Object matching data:
_ _ _ _

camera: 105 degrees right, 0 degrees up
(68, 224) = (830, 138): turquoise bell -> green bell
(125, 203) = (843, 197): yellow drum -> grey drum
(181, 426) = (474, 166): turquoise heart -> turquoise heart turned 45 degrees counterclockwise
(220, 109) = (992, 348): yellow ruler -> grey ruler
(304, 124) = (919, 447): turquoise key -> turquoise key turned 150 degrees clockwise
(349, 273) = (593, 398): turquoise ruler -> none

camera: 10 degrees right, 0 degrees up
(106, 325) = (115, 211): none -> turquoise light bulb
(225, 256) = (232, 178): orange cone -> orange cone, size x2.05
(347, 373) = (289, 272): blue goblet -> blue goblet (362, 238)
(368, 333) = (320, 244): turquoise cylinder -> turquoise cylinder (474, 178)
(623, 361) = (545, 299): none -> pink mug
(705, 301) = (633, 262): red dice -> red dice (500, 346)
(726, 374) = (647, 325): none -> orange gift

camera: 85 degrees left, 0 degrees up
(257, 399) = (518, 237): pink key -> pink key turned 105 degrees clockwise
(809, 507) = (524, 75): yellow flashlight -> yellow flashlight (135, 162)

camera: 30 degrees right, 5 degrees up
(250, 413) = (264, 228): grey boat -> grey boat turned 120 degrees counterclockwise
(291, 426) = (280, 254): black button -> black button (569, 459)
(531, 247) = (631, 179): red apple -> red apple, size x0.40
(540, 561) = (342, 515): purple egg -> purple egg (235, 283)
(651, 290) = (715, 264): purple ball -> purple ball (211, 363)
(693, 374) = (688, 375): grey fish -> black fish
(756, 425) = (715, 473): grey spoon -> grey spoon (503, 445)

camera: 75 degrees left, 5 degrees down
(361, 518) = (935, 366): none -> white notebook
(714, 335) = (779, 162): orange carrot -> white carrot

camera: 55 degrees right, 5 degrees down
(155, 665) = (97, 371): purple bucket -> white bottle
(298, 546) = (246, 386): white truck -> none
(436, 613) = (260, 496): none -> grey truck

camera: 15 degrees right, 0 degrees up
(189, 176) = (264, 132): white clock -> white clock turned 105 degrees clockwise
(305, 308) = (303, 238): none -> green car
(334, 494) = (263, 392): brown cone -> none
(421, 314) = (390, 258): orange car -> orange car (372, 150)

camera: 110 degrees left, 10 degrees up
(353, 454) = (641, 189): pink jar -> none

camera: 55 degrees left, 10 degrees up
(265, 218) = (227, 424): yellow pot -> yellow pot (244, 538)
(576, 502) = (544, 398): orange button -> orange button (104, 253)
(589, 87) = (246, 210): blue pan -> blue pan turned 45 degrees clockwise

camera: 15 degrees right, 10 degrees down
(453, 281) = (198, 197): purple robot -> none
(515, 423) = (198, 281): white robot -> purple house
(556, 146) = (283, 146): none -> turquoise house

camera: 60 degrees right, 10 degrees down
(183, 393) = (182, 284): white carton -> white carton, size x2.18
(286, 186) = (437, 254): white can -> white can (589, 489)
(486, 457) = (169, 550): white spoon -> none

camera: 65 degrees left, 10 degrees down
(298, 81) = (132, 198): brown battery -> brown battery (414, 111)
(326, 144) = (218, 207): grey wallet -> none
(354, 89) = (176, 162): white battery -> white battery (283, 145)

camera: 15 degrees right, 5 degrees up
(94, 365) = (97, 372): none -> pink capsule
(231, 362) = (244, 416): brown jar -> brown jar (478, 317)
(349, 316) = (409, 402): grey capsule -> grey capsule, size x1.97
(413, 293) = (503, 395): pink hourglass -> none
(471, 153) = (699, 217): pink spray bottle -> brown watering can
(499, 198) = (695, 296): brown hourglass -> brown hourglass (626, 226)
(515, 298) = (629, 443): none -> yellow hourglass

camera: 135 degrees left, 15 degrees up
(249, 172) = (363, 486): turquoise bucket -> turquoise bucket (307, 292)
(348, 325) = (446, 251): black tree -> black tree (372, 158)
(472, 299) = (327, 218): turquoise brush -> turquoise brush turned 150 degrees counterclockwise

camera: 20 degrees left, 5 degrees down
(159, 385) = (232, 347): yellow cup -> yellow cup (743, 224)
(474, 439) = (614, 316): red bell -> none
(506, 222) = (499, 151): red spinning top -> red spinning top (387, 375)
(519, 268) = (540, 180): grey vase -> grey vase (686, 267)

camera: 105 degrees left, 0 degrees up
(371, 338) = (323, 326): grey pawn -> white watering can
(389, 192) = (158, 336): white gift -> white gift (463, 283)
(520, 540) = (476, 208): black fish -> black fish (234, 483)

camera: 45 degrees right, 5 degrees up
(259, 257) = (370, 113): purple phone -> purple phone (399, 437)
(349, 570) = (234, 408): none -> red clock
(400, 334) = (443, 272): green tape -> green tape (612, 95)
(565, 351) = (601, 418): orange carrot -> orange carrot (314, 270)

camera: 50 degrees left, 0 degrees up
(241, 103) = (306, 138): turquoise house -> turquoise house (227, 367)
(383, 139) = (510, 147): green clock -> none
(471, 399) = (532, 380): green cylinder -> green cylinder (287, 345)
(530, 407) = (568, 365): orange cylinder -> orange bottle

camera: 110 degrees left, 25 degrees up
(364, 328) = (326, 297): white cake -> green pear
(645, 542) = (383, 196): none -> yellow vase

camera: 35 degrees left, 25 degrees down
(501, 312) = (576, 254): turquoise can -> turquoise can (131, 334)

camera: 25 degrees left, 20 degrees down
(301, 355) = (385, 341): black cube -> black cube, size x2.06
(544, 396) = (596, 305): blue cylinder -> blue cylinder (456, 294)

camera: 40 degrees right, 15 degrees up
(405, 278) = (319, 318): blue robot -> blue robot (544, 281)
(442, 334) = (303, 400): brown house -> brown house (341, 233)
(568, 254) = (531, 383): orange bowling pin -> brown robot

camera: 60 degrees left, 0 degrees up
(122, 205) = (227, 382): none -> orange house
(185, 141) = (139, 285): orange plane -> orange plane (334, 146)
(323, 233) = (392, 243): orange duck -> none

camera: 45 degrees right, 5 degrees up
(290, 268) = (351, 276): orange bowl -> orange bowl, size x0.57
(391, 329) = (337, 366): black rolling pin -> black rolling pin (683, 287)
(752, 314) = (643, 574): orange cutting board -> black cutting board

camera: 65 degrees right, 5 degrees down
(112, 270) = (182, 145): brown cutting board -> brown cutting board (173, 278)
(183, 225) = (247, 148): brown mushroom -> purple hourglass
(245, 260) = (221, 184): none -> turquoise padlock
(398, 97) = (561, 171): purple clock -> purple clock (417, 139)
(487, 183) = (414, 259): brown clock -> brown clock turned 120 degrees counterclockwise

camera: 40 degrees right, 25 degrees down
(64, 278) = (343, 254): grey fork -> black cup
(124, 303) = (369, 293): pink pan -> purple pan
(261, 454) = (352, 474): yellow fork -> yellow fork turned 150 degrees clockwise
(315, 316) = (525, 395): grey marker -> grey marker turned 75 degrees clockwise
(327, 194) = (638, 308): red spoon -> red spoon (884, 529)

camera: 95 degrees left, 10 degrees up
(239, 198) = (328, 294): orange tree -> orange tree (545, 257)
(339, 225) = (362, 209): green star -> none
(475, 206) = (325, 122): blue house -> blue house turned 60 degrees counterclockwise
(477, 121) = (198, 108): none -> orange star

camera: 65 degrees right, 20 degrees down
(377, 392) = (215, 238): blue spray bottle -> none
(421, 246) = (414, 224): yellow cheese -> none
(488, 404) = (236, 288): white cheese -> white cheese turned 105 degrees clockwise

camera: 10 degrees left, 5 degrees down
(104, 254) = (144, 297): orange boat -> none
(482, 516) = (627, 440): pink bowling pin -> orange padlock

_ _ _ _

## TASK STATEMENT
Exactly the lines above from the one with "camera: 65 degrees left, 10 degrees down" to the one with "(501, 312) = (576, 254): turquoise", both included, are to be quoted; leave the rest out.

## SOLUTION TO THIS EXERCISE
camera: 65 degrees left, 10 degrees down
(298, 81) = (132, 198): brown battery -> brown battery (414, 111)
(326, 144) = (218, 207): grey wallet -> none
(354, 89) = (176, 162): white battery -> white battery (283, 145)

camera: 15 degrees right, 5 degrees up
(94, 365) = (97, 372): none -> pink capsule
(231, 362) = (244, 416): brown jar -> brown jar (478, 317)
(349, 316) = (409, 402): grey capsule -> grey capsule, size x1.97
(413, 293) = (503, 395): pink hourglass -> none
(471, 153) = (699, 217): pink spray bottle -> brown watering can
(499, 198) = (695, 296): brown hourglass -> brown hourglass (626, 226)
(515, 298) = (629, 443): none -> yellow hourglass

camera: 135 degrees left, 15 degrees up
(249, 172) = (363, 486): turquoise bucket -> turquoise bucket (307, 292)
(348, 325) = (446, 251): black tree -> black tree (372, 158)
(472, 299) = (327, 218): turquoise brush -> turquoise brush turned 150 degrees counterclockwise

camera: 20 degrees left, 5 degrees down
(159, 385) = (232, 347): yellow cup -> yellow cup (743, 224)
(474, 439) = (614, 316): red bell -> none
(506, 222) = (499, 151): red spinning top -> red spinning top (387, 375)
(519, 268) = (540, 180): grey vase -> grey vase (686, 267)

camera: 105 degrees left, 0 degrees up
(371, 338) = (323, 326): grey pawn -> white watering can
(389, 192) = (158, 336): white gift -> white gift (463, 283)
(520, 540) = (476, 208): black fish -> black fish (234, 483)

camera: 45 degrees right, 5 degrees up
(259, 257) = (370, 113): purple phone -> purple phone (399, 437)
(349, 570) = (234, 408): none -> red clock
(400, 334) = (443, 272): green tape -> green tape (612, 95)
(565, 351) = (601, 418): orange carrot -> orange carrot (314, 270)

camera: 50 degrees left, 0 degrees up
(241, 103) = (306, 138): turquoise house -> turquoise house (227, 367)
(383, 139) = (510, 147): green clock -> none
(471, 399) = (532, 380): green cylinder -> green cylinder (287, 345)
(530, 407) = (568, 365): orange cylinder -> orange bottle

camera: 110 degrees left, 25 degrees up
(364, 328) = (326, 297): white cake -> green pear
(645, 542) = (383, 196): none -> yellow vase

camera: 35 degrees left, 25 degrees down
(501, 312) = (576, 254): turquoise can -> turquoise can (131, 334)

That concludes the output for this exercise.